What to work on: I would like the line with "Primro Tracker: [518,257,711,473]" and every line after it, down to the end of the entries below, output exactly and without pictures.

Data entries
◇ ◇ ◇
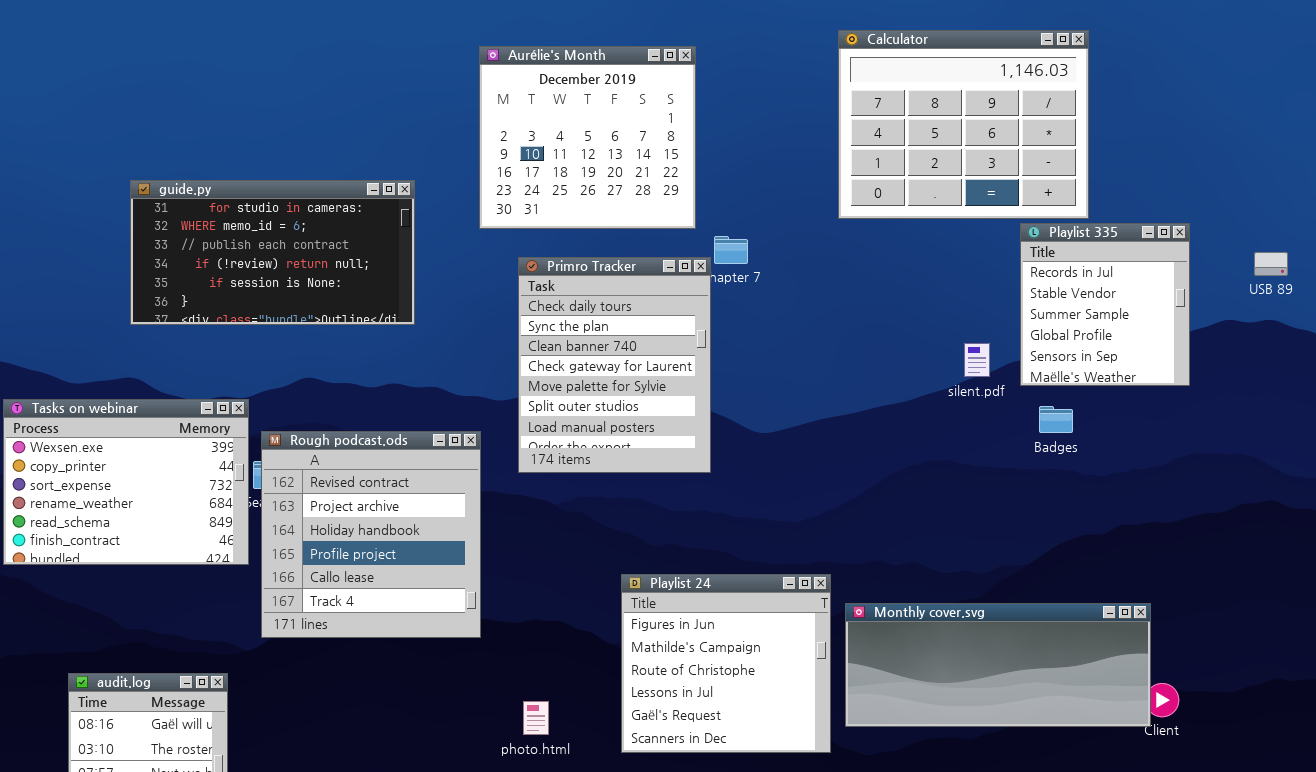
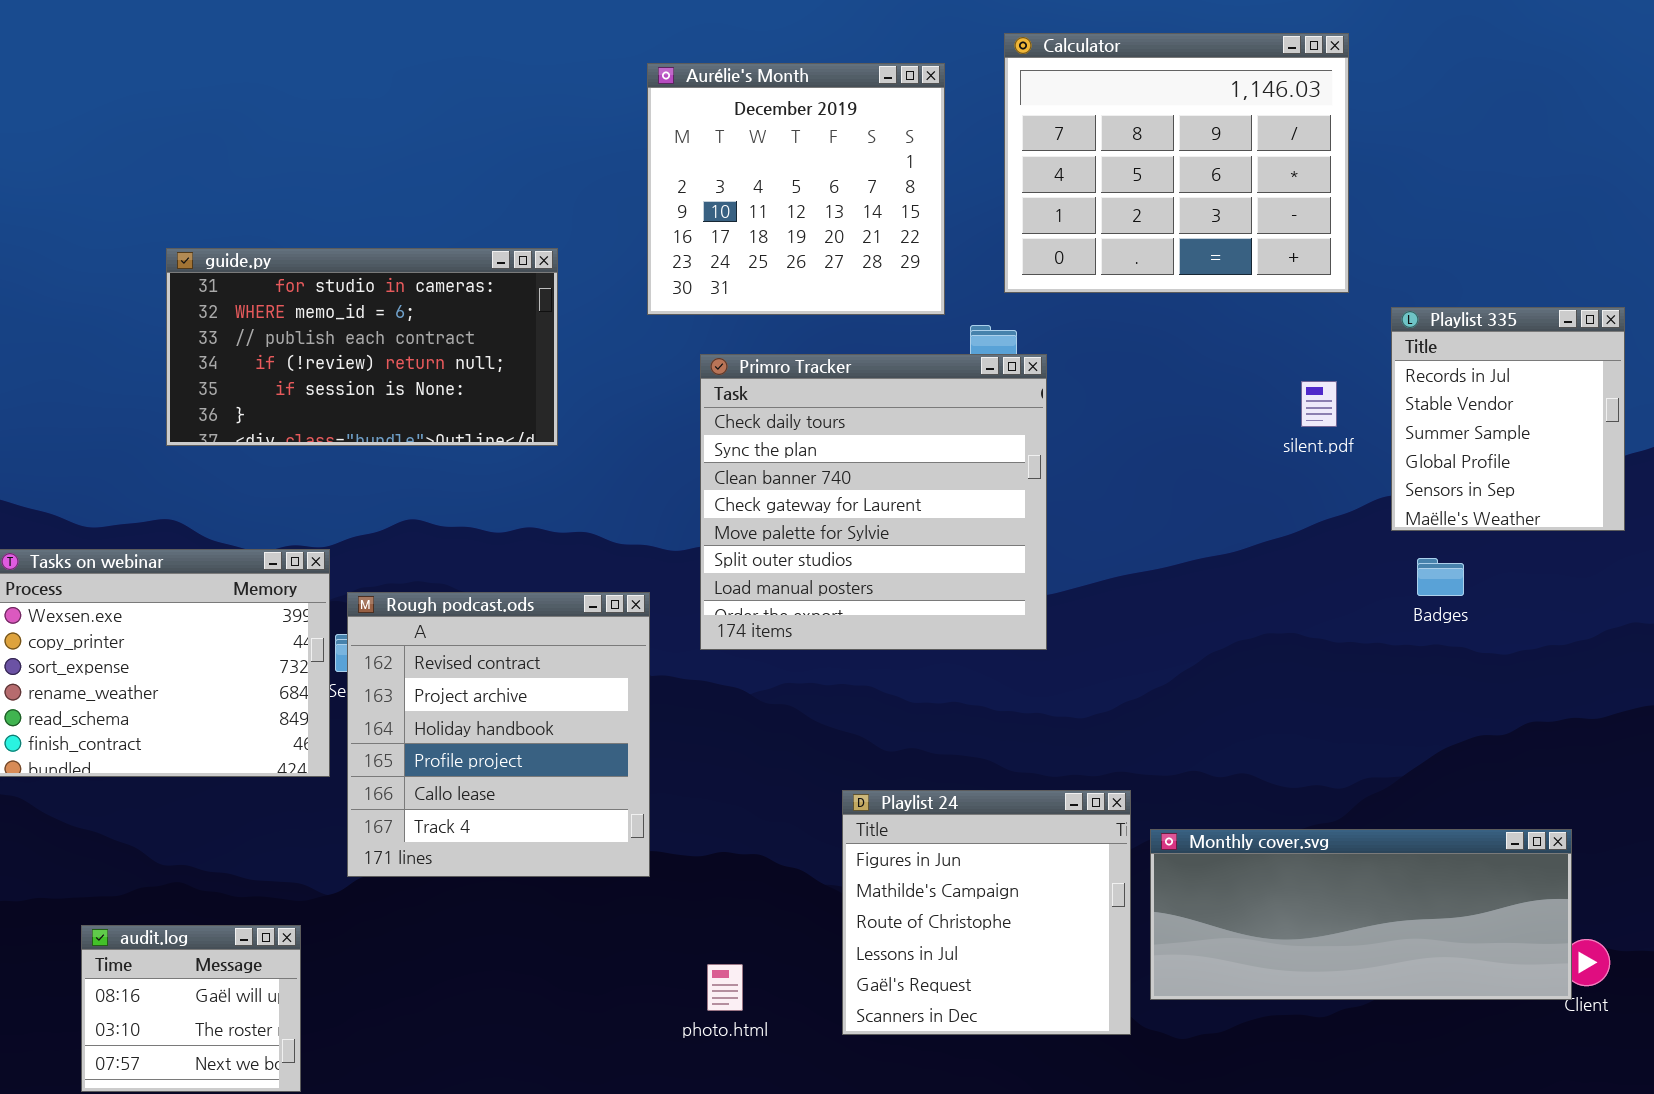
Calculator: [838,30,1089,219] -> [1004,33,1349,293], moved
Primro Tracker: [518,257,711,473] -> [700,354,1047,650], resized
silent.pdf: [964,343,990,377] -> [1301,381,1337,427], moved

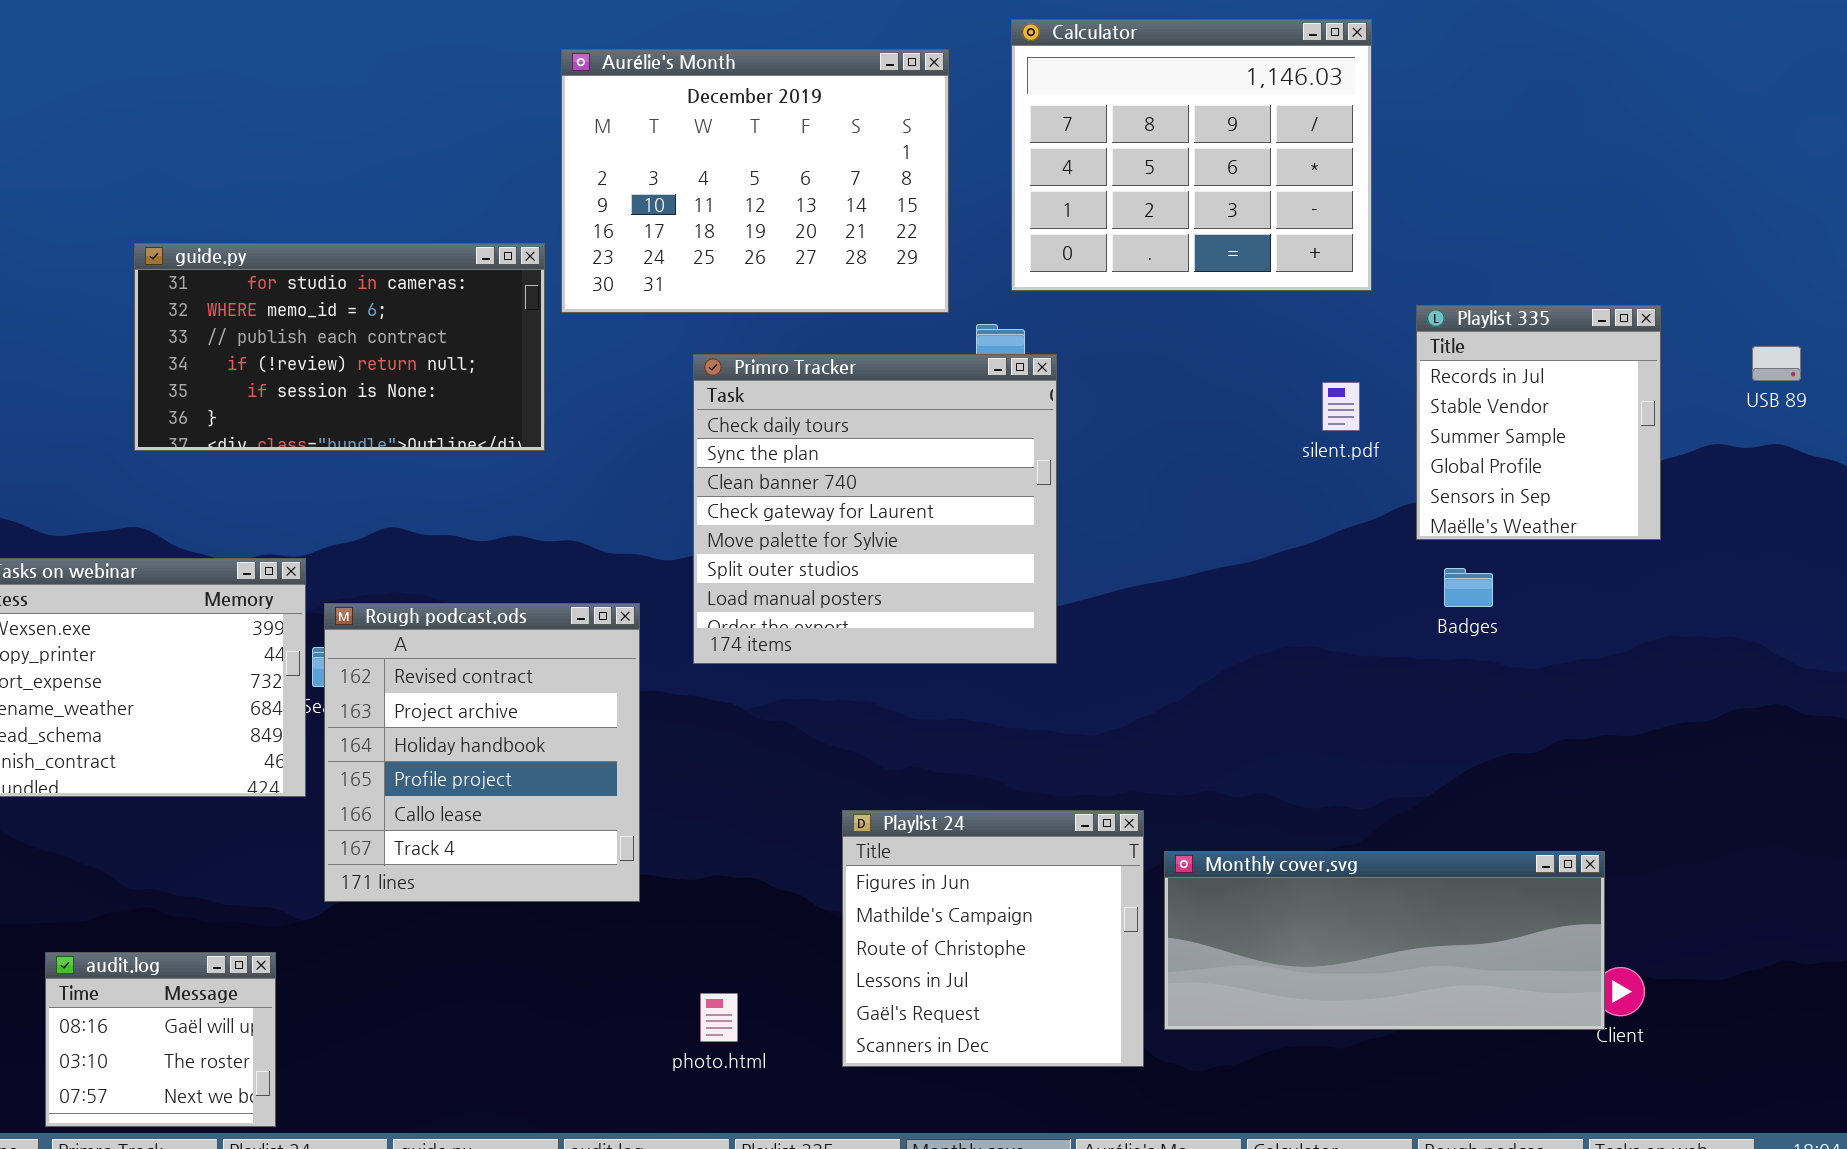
Aurélie's Month: [647,63,945,315] -> [561,49,949,313], resized

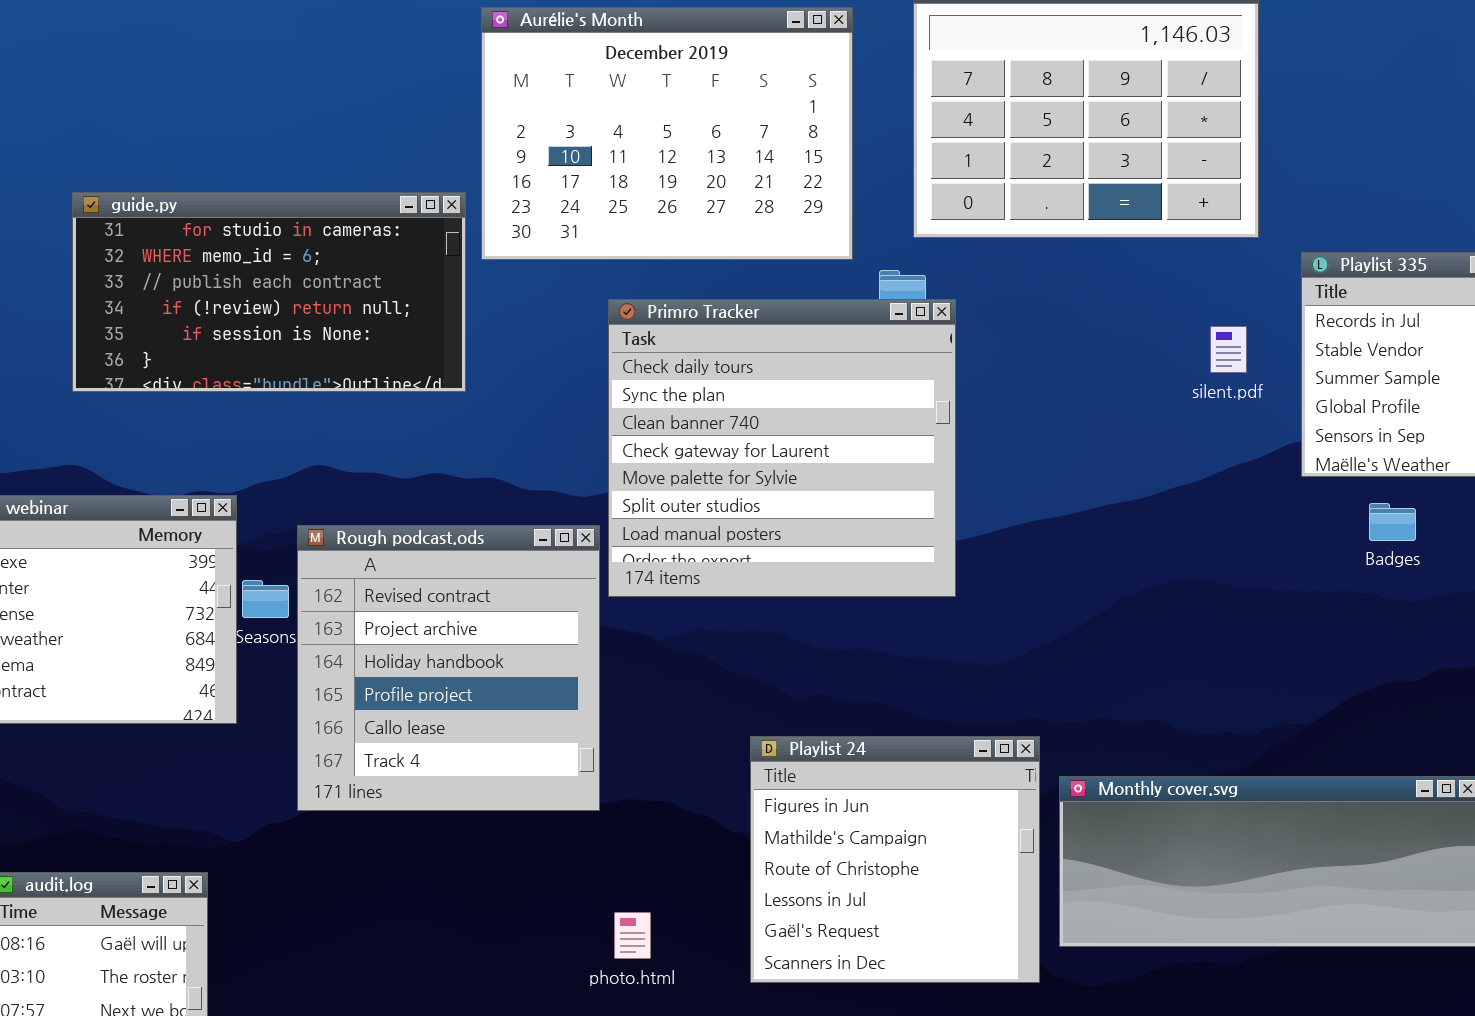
Badges: [1444,568,1493,607] -> [1369,503,1416,541], moved
Rough podcast.ods: [324,603,640,902] -> [297,525,600,811], moved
◇ ◇ ◇
Task result:
Primro Tracker: [518,257,711,473] -> [700,354,1047,650], resized
silent.pdf: [964,343,990,377] -> [1301,381,1337,427], moved

Aurélie's Month: [647,63,945,315] -> [561,49,949,313], resized

Badges: [1444,568,1493,607] -> [1369,503,1416,541], moved
Rough podcast.ods: [324,603,640,902] -> [297,525,600,811], moved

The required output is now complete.